PROVIDED RECORDS:
BEGIN
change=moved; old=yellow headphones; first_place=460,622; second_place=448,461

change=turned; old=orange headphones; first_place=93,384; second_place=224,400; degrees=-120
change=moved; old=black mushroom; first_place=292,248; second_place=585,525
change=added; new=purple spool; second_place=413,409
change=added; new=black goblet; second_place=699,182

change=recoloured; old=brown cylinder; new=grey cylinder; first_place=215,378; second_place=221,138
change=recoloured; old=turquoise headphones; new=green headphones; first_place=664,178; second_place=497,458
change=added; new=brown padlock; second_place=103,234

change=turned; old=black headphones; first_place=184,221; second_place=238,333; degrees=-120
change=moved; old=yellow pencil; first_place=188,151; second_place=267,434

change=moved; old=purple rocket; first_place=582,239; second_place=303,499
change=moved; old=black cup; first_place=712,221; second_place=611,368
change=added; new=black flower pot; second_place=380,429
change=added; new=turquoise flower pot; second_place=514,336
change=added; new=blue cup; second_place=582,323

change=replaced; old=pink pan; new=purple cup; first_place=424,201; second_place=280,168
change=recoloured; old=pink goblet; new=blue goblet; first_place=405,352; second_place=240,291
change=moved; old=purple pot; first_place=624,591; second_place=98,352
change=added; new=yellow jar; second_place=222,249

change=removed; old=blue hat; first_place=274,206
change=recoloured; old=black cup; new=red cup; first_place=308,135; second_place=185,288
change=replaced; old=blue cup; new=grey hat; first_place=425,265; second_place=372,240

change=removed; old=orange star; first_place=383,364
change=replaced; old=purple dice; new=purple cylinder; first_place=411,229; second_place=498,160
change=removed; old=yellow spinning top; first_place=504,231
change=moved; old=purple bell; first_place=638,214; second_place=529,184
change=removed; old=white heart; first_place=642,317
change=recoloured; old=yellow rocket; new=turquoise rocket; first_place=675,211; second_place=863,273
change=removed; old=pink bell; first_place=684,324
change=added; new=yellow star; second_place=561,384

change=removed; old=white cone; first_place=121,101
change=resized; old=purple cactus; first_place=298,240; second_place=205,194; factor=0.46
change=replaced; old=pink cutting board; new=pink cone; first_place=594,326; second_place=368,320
END
WORK INSTRUCTIONS: An exact repeat of all the entries above is required.

OUTPUT FOR THIS TASK:
change=moved; old=yellow headphones; first_place=460,622; second_place=448,461

change=turned; old=orange headphones; first_place=93,384; second_place=224,400; degrees=-120
change=moved; old=black mushroom; first_place=292,248; second_place=585,525
change=added; new=purple spool; second_place=413,409
change=added; new=black goblet; second_place=699,182

change=recoloured; old=brown cylinder; new=grey cylinder; first_place=215,378; second_place=221,138
change=recoloured; old=turquoise headphones; new=green headphones; first_place=664,178; second_place=497,458
change=added; new=brown padlock; second_place=103,234

change=turned; old=black headphones; first_place=184,221; second_place=238,333; degrees=-120
change=moved; old=yellow pencil; first_place=188,151; second_place=267,434

change=moved; old=purple rocket; first_place=582,239; second_place=303,499
change=moved; old=black cup; first_place=712,221; second_place=611,368
change=added; new=black flower pot; second_place=380,429
change=added; new=turquoise flower pot; second_place=514,336
change=added; new=blue cup; second_place=582,323

change=replaced; old=pink pan; new=purple cup; first_place=424,201; second_place=280,168
change=recoloured; old=pink goblet; new=blue goblet; first_place=405,352; second_place=240,291
change=moved; old=purple pot; first_place=624,591; second_place=98,352
change=added; new=yellow jar; second_place=222,249

change=removed; old=blue hat; first_place=274,206
change=recoloured; old=black cup; new=red cup; first_place=308,135; second_place=185,288
change=replaced; old=blue cup; new=grey hat; first_place=425,265; second_place=372,240

change=removed; old=orange star; first_place=383,364
change=replaced; old=purple dice; new=purple cylinder; first_place=411,229; second_place=498,160
change=removed; old=yellow spinning top; first_place=504,231
change=moved; old=purple bell; first_place=638,214; second_place=529,184
change=removed; old=white heart; first_place=642,317
change=recoloured; old=yellow rocket; new=turquoise rocket; first_place=675,211; second_place=863,273
change=removed; old=pink bell; first_place=684,324
change=added; new=yellow star; second_place=561,384

change=removed; old=white cone; first_place=121,101
change=resized; old=purple cactus; first_place=298,240; second_place=205,194; factor=0.46
change=replaced; old=pink cutting board; new=pink cone; first_place=594,326; second_place=368,320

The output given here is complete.